**WHAT YOU NEED TO DO:**
Write out exactly the lines of the entries below from the one holding "The plate in blue" to the one holding "The plate in white", inclusive, and leave out all other lines.

(Scene difference descriptions)
▶

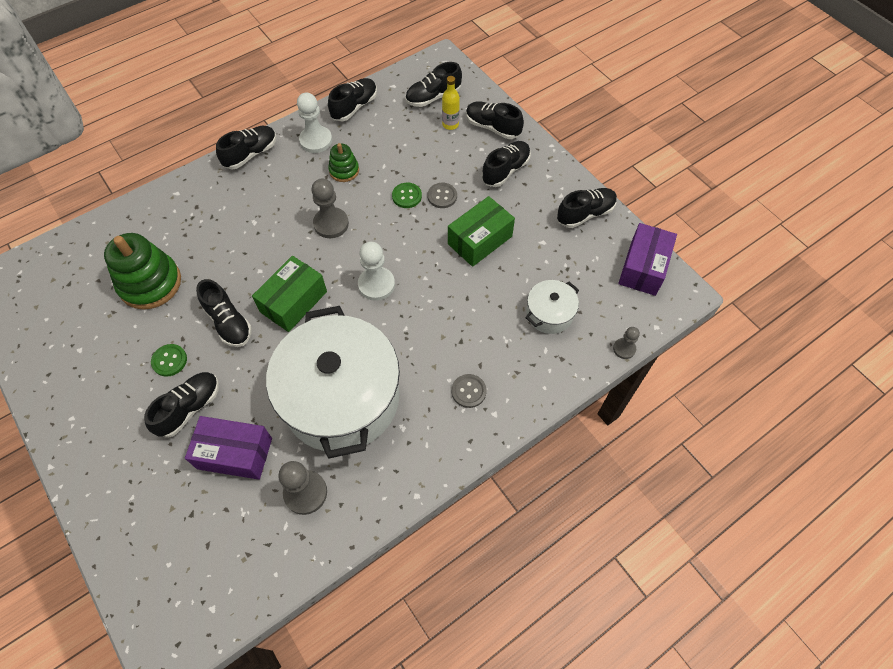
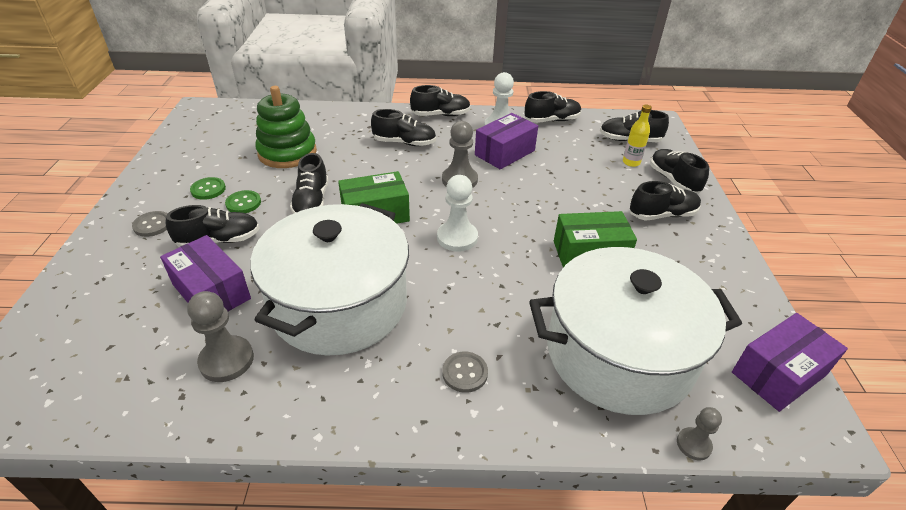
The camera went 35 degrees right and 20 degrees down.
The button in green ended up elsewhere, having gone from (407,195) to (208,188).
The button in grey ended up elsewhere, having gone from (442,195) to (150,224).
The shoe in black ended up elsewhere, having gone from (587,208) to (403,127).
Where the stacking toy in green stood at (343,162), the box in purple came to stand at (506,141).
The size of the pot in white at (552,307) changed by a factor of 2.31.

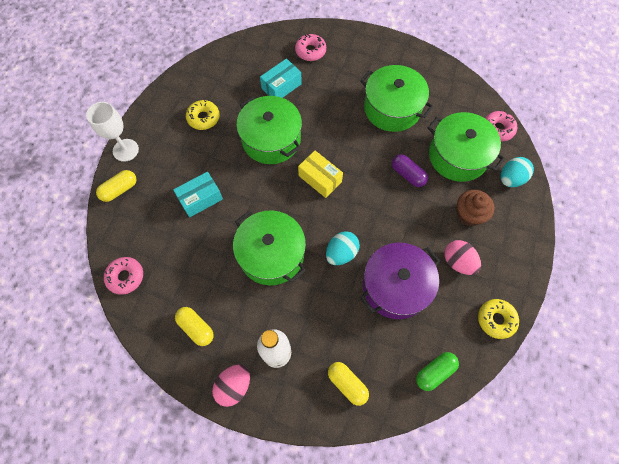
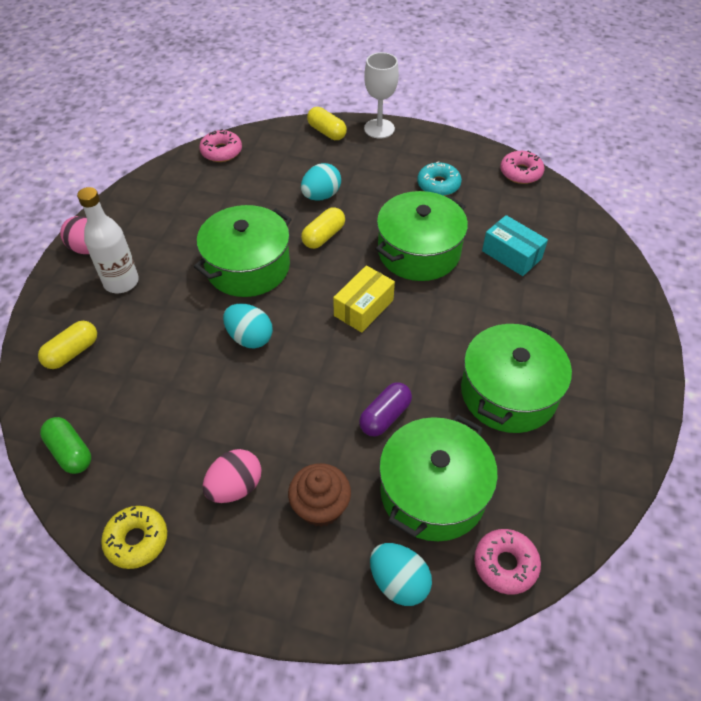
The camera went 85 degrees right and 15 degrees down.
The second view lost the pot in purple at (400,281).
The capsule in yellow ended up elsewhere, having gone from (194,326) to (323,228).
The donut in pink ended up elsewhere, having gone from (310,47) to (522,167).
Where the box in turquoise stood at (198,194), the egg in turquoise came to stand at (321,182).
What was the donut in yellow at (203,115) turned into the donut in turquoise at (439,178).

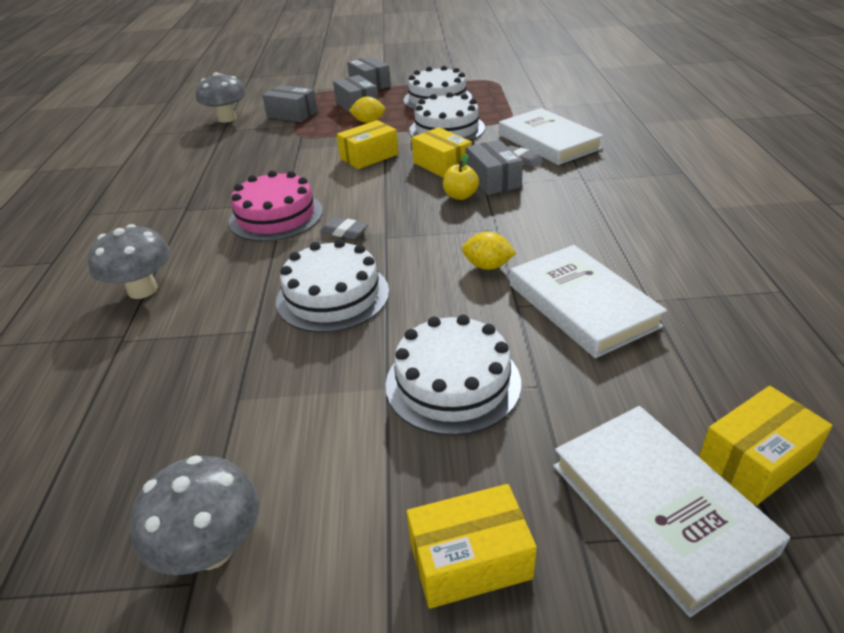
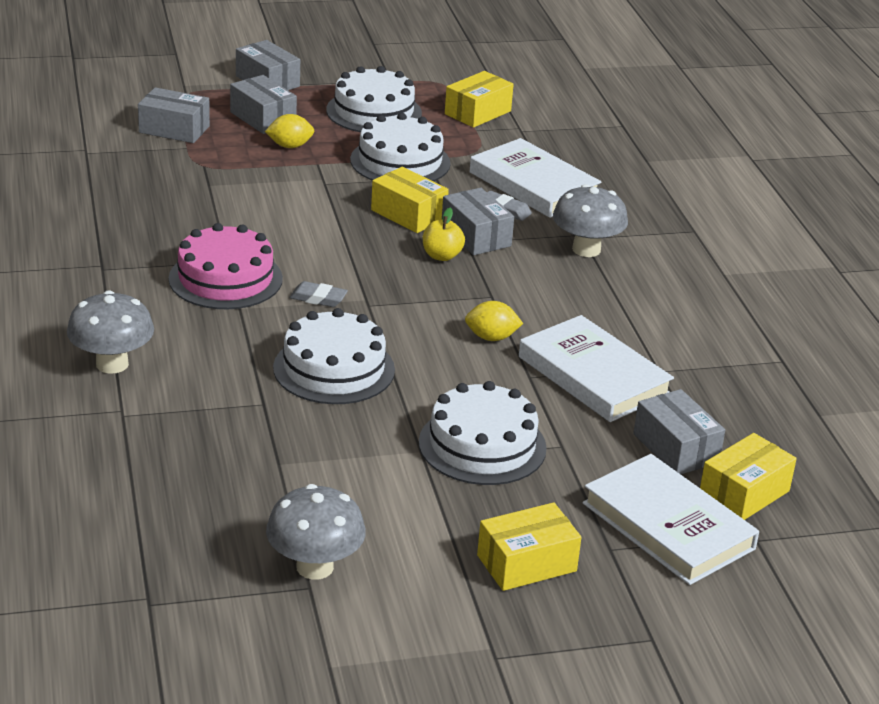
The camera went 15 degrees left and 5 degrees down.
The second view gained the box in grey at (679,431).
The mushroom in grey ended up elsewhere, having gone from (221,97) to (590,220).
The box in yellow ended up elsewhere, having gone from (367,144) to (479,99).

◀
▶

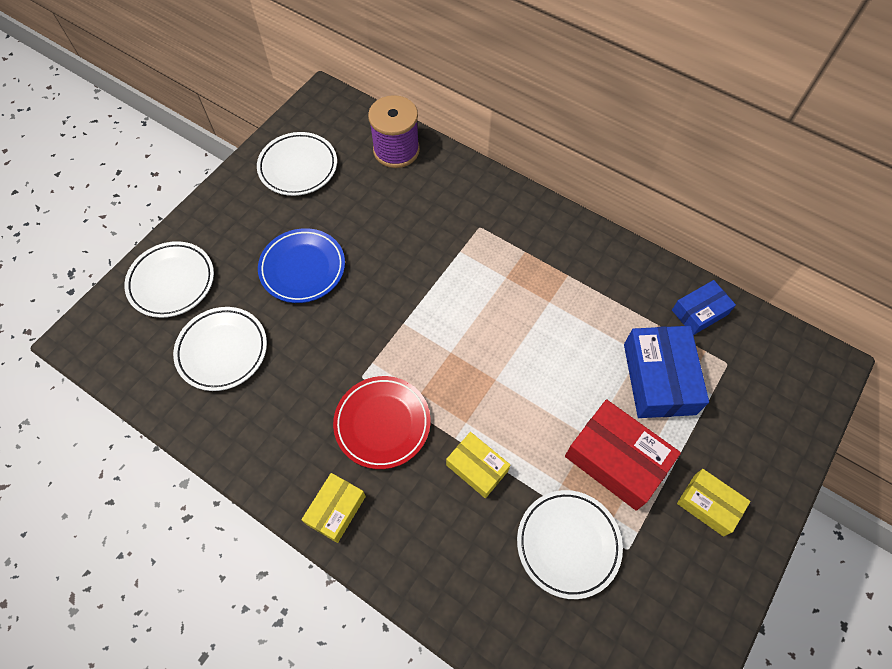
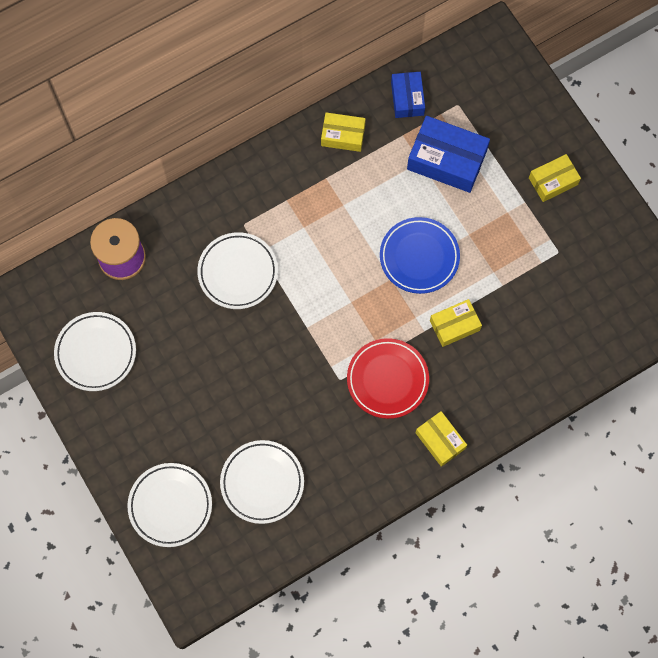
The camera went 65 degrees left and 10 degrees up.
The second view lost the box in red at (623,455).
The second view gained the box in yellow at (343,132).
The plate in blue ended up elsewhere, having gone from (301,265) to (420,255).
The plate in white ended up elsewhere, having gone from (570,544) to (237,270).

◀

**OUTPUT OF THE EXERCISE:**
The plate in blue ended up elsewhere, having gone from (301,265) to (420,255).
The plate in white ended up elsewhere, having gone from (570,544) to (237,270).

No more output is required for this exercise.